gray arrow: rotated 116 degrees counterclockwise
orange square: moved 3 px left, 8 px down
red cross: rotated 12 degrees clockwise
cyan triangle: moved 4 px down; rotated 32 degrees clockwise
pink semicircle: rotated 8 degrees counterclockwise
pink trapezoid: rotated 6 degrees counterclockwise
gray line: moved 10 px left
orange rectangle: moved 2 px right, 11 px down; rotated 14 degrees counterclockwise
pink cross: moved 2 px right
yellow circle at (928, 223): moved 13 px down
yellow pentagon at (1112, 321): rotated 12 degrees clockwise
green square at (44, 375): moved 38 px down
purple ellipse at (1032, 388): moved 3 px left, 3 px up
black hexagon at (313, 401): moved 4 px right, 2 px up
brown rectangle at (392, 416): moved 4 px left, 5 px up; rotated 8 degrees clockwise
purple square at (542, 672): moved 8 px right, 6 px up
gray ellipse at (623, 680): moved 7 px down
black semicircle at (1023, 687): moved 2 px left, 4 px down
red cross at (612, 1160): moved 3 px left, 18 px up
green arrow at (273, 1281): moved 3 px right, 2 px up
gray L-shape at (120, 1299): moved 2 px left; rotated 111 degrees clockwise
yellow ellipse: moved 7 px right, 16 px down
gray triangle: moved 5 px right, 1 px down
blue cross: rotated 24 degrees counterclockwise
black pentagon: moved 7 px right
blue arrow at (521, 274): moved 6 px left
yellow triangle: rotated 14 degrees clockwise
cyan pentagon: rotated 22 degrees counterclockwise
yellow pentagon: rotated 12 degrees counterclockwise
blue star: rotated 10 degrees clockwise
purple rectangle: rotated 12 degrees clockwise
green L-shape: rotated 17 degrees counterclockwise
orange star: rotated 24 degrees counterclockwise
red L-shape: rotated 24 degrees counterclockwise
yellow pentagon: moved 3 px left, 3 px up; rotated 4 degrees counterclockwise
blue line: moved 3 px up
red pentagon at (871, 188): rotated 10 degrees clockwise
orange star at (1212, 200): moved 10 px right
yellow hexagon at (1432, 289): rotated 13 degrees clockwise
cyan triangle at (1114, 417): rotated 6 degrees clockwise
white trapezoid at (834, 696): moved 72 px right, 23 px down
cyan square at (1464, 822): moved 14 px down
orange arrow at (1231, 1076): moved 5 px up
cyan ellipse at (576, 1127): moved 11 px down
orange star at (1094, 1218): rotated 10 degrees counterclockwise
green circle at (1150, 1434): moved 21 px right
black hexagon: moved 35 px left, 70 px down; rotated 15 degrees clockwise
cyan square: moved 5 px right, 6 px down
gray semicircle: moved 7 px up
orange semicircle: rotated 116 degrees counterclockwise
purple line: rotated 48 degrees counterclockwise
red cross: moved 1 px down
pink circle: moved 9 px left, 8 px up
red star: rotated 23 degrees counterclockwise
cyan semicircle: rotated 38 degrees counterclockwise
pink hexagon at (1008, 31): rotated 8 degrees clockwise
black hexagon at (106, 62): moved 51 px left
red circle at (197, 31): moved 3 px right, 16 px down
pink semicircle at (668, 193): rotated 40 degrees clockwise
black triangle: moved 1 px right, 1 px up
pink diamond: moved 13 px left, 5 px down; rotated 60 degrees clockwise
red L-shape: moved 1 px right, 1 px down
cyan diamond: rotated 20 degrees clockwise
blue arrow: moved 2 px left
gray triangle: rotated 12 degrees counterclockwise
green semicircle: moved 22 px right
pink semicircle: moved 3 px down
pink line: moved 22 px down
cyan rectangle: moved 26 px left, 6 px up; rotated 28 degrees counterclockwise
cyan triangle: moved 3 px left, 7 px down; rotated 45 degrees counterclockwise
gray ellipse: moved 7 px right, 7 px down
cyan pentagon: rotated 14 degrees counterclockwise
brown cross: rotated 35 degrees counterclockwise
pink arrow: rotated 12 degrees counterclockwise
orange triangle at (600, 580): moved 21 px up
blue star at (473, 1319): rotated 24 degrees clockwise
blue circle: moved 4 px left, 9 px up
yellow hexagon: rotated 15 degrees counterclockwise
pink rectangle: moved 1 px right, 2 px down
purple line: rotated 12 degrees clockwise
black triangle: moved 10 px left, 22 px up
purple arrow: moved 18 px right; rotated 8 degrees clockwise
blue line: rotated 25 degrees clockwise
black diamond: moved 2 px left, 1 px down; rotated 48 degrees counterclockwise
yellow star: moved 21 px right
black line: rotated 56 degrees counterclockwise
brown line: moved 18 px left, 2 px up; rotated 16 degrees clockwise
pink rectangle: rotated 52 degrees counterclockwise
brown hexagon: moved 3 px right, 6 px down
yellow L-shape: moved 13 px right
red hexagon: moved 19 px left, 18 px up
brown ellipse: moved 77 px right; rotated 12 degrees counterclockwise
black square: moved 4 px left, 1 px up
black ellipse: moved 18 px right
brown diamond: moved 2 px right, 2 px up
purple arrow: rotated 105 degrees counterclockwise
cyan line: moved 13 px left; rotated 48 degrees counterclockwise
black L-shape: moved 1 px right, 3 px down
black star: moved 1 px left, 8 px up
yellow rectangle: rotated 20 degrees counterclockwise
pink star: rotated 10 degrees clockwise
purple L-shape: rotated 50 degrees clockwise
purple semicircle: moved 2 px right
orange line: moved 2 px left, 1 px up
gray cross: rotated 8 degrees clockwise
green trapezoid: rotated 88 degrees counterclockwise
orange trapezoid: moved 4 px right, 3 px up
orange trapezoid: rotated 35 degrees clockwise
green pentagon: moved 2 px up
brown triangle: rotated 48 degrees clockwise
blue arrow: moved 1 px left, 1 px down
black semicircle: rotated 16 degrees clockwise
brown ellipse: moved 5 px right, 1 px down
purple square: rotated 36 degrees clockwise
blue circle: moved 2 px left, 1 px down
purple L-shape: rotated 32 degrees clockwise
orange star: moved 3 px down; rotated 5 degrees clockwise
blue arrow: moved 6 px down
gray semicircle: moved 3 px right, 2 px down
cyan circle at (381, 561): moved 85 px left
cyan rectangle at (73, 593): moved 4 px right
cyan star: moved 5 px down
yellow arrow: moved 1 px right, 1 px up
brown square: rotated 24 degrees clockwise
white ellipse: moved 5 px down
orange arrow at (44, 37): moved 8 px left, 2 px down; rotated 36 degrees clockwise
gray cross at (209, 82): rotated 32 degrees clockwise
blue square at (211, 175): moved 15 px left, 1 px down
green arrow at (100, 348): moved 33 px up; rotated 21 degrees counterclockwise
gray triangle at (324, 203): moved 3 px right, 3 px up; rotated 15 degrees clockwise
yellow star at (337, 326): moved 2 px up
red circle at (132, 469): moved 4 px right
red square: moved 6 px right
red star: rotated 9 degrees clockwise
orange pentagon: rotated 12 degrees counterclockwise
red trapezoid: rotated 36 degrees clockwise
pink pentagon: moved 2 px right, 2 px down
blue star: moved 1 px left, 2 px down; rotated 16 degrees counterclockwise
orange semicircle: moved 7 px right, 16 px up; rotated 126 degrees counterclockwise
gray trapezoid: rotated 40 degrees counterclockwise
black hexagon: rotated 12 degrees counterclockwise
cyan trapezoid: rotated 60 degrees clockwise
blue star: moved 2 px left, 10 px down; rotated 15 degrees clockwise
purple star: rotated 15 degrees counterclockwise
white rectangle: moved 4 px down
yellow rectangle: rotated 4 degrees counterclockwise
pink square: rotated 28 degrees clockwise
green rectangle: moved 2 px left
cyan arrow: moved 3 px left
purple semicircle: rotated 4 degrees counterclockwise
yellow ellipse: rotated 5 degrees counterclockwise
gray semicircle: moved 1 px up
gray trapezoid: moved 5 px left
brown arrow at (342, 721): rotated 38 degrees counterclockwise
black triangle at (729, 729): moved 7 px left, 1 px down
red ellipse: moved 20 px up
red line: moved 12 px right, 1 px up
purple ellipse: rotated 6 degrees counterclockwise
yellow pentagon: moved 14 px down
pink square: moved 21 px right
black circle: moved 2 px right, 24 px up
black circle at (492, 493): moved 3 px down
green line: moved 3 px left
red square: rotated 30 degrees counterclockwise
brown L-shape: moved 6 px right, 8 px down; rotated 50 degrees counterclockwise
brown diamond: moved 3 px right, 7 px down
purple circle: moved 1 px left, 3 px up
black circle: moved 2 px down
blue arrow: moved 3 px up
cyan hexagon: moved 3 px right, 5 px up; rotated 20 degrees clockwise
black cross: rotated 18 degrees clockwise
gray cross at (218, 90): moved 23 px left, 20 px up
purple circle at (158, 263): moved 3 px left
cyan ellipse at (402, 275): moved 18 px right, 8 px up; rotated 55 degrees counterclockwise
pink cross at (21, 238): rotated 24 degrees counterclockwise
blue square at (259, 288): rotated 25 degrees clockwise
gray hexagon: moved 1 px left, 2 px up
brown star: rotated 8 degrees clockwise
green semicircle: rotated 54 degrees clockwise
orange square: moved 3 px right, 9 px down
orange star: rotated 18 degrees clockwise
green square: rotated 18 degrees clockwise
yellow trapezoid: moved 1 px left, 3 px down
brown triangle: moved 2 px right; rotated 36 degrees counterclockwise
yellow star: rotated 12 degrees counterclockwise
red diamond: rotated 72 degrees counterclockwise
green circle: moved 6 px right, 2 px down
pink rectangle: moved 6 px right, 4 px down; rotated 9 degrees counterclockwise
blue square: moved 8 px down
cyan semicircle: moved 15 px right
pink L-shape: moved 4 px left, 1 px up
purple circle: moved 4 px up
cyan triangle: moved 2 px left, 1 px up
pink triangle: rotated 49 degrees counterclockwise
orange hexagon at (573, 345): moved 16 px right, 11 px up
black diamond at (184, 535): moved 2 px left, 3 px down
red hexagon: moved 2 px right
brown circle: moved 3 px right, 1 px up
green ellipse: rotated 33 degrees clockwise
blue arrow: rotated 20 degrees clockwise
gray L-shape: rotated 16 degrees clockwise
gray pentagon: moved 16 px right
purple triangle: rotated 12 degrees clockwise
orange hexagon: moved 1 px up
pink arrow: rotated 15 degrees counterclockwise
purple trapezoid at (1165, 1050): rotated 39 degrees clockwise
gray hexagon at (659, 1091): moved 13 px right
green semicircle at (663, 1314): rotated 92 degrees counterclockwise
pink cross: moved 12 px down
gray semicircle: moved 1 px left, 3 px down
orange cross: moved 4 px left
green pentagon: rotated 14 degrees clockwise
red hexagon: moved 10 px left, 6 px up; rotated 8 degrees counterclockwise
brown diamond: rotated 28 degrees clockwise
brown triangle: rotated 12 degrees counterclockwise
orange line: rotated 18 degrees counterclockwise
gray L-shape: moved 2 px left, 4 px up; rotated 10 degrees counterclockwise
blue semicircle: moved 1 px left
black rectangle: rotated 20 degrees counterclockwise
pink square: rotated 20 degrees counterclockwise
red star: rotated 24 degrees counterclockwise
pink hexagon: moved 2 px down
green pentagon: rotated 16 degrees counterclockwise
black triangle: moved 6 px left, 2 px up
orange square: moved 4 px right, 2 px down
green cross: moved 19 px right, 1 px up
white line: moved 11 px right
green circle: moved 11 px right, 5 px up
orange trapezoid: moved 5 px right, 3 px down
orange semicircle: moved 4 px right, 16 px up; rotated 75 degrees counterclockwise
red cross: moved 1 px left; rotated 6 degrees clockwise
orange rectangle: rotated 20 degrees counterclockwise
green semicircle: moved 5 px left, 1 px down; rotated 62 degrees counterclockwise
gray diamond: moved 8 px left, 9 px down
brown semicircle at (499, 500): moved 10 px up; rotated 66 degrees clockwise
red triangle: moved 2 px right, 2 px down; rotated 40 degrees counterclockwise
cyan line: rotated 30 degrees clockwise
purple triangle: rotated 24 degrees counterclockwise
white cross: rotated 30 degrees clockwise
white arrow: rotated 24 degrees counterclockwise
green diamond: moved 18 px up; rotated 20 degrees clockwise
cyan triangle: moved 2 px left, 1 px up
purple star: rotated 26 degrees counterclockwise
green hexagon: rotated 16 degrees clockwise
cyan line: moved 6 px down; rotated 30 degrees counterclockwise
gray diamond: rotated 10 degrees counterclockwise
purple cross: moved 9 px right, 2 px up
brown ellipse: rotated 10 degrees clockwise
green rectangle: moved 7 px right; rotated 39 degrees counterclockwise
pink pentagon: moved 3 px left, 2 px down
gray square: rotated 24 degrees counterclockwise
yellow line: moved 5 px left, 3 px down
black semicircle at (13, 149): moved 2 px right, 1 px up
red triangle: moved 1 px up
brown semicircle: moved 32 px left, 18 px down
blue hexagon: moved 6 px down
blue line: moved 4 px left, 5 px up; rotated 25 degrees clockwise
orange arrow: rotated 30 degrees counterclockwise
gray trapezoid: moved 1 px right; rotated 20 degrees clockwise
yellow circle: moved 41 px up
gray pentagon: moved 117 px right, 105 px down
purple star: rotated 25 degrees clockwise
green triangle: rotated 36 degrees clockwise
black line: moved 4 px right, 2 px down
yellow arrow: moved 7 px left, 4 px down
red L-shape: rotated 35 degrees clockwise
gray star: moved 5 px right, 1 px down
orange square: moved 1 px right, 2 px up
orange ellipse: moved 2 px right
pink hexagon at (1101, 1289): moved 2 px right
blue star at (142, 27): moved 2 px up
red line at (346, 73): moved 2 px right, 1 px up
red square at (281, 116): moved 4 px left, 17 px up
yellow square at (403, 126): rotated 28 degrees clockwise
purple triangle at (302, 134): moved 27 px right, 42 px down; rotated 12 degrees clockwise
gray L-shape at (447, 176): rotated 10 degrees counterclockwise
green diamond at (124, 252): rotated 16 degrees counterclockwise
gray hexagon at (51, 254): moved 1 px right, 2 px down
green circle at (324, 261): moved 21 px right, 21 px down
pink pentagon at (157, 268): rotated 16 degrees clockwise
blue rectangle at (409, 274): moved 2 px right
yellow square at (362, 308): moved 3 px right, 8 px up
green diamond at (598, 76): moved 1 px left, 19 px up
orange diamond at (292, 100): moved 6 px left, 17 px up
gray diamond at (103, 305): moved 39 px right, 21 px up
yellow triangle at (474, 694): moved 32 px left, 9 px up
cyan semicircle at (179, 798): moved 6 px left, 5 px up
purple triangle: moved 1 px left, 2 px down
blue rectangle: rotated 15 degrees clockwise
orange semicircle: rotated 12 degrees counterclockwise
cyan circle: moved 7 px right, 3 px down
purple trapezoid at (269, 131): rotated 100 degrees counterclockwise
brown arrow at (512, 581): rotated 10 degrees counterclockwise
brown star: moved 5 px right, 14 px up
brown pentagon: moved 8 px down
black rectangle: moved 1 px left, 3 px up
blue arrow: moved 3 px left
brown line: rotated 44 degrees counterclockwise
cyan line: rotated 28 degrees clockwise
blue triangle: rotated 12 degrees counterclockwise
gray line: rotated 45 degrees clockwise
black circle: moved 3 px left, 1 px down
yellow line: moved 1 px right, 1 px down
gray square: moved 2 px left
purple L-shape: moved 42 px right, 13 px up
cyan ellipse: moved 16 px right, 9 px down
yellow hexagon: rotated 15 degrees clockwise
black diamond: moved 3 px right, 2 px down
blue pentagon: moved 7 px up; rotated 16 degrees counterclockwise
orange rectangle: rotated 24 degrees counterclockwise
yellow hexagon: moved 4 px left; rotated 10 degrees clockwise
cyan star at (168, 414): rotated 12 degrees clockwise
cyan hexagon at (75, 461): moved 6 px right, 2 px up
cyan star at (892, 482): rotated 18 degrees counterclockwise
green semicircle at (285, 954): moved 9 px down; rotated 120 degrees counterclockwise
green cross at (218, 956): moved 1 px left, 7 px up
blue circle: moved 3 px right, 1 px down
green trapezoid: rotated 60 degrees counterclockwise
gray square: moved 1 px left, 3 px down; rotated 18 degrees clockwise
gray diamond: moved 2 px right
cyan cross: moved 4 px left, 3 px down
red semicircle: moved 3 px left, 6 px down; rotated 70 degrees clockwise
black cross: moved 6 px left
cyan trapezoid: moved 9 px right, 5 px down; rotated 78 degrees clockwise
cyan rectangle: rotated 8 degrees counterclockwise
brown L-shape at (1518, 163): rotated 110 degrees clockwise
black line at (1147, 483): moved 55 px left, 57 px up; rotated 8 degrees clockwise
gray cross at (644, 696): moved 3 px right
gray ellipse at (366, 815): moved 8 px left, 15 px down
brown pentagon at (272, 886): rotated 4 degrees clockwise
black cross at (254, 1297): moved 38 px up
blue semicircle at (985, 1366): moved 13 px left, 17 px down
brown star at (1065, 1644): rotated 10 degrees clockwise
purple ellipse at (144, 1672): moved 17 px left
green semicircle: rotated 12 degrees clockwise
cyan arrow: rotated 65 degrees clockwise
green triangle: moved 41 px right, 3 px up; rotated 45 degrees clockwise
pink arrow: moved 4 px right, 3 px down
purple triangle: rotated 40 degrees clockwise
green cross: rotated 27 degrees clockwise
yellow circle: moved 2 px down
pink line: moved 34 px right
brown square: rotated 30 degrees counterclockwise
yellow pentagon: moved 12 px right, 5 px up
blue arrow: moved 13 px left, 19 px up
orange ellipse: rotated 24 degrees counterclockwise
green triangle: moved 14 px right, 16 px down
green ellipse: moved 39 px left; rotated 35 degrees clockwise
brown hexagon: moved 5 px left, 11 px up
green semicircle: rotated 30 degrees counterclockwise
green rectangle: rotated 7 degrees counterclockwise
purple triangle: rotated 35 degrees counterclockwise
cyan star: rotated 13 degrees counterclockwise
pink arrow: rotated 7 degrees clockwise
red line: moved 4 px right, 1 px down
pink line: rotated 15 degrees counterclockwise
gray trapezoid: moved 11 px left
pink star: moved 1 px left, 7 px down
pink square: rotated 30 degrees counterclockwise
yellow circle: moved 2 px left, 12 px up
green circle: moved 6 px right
============
== Exercise prompt ==
Copy the entries from the first line through the line containing "yellow circle at (928, 223): moved 13 px down", swapping "counterclockwise" for "anticlockwise" and leaving everything else unchanged. Give only those lines.

== Answer in full ==
gray arrow: rotated 116 degrees anticlockwise
orange square: moved 3 px left, 8 px down
red cross: rotated 12 degrees clockwise
cyan triangle: moved 4 px down; rotated 32 degrees clockwise
pink semicircle: rotated 8 degrees anticlockwise
pink trapezoid: rotated 6 degrees anticlockwise
gray line: moved 10 px left
orange rectangle: moved 2 px right, 11 px down; rotated 14 degrees anticlockwise
pink cross: moved 2 px right
yellow circle at (928, 223): moved 13 px down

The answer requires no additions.